None of the pictures should be copied, though every line of the listing must be printed exactly.

**Given material**
###

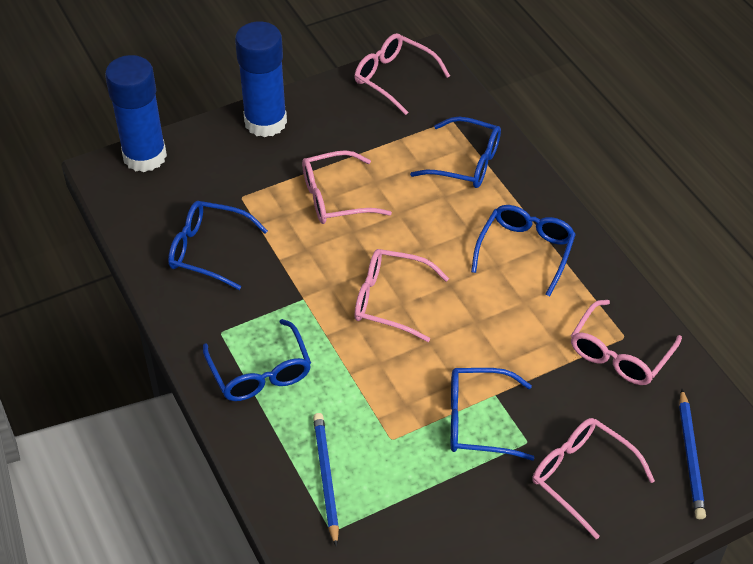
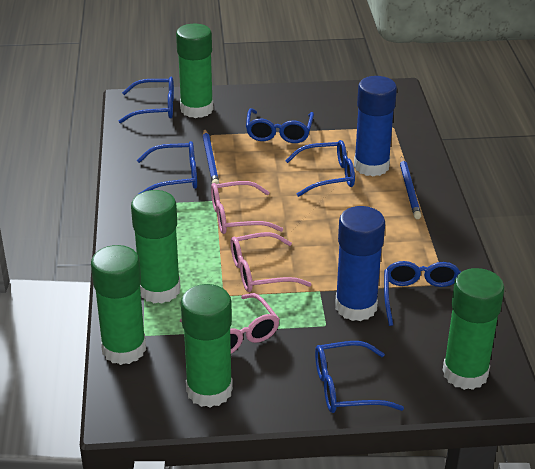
blue glasses: 5 -> 6
green glue stick: 0 -> 5
pink glasses: 5 -> 3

###

**Answer for this exercise**
blue glasses: 5 -> 6
green glue stick: 0 -> 5
pink glasses: 5 -> 3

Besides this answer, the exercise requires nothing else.